**Exercise details:** For each entry below, please return its exact wording and leave out any picture.

Scene difference descriptions:
+ + + + + + +
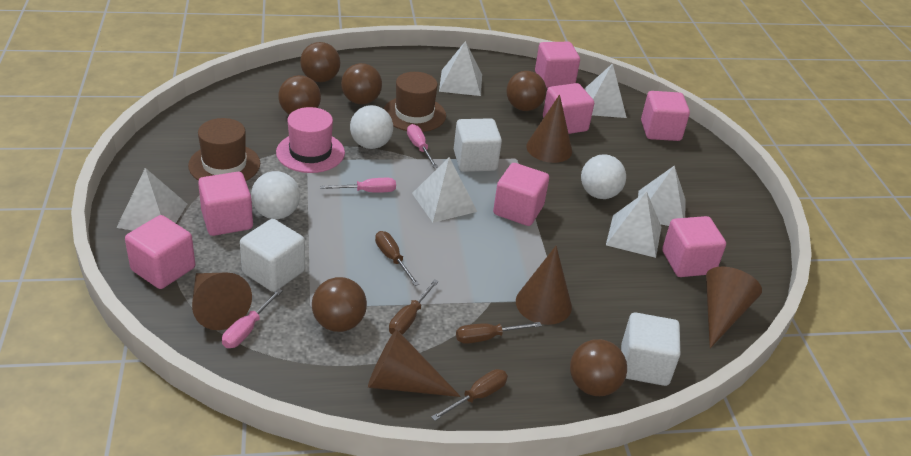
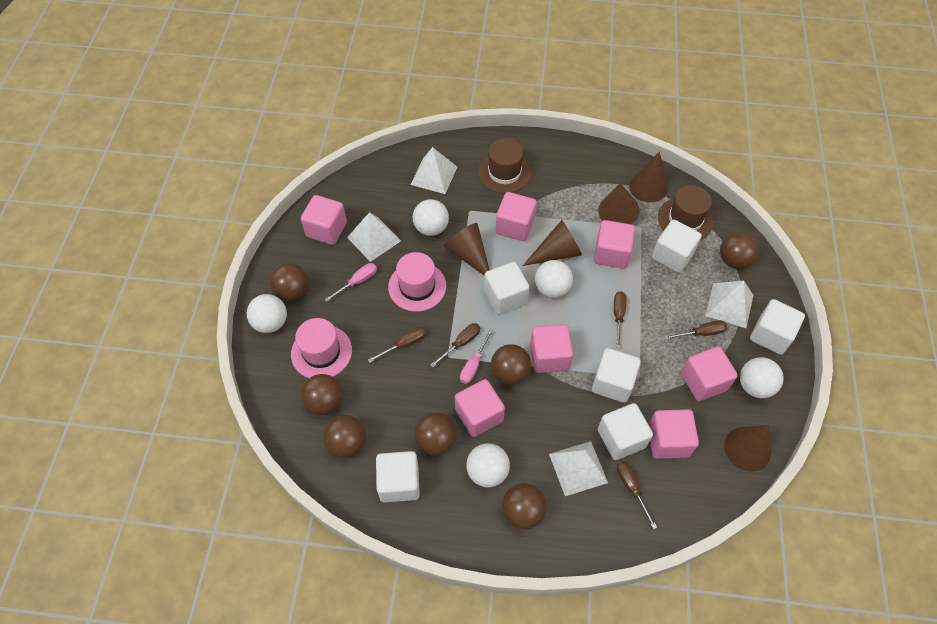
brown ball: 6 -> 7
brown screwdriver: 4 -> 5
pink hat: 1 -> 2
pink screwdriver: 3 -> 2
white ball: 3 -> 5
white cube: 3 -> 6
white pyramid: 6 -> 4

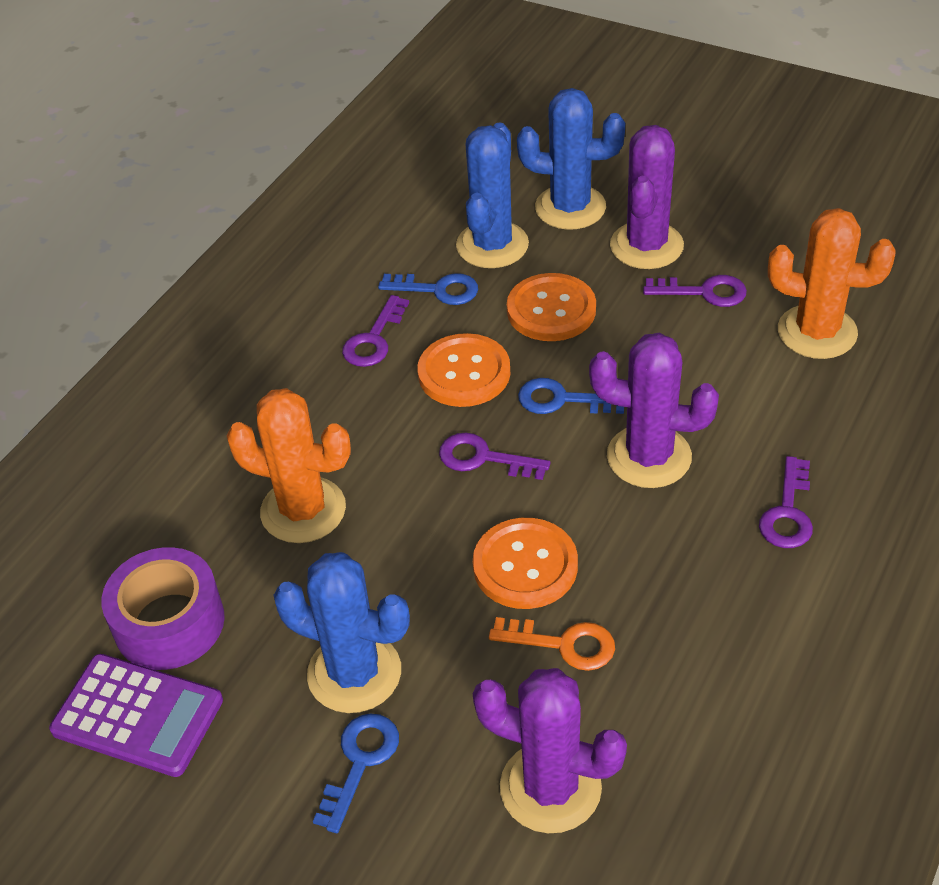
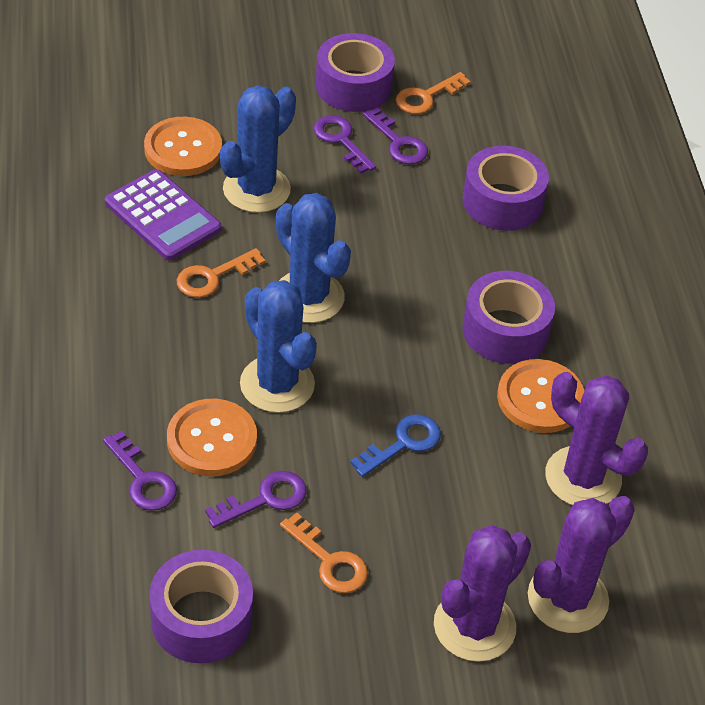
blue key: 3 -> 1
orange cactus: 2 -> 0
orange key: 1 -> 3
purple tape: 1 -> 4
+ + + + + + +
**Reply to the task:**
brown ball: 6 -> 7
brown screwdriver: 4 -> 5
pink hat: 1 -> 2
pink screwdriver: 3 -> 2
white ball: 3 -> 5
white cube: 3 -> 6
white pyramid: 6 -> 4

blue key: 3 -> 1
orange cactus: 2 -> 0
orange key: 1 -> 3
purple tape: 1 -> 4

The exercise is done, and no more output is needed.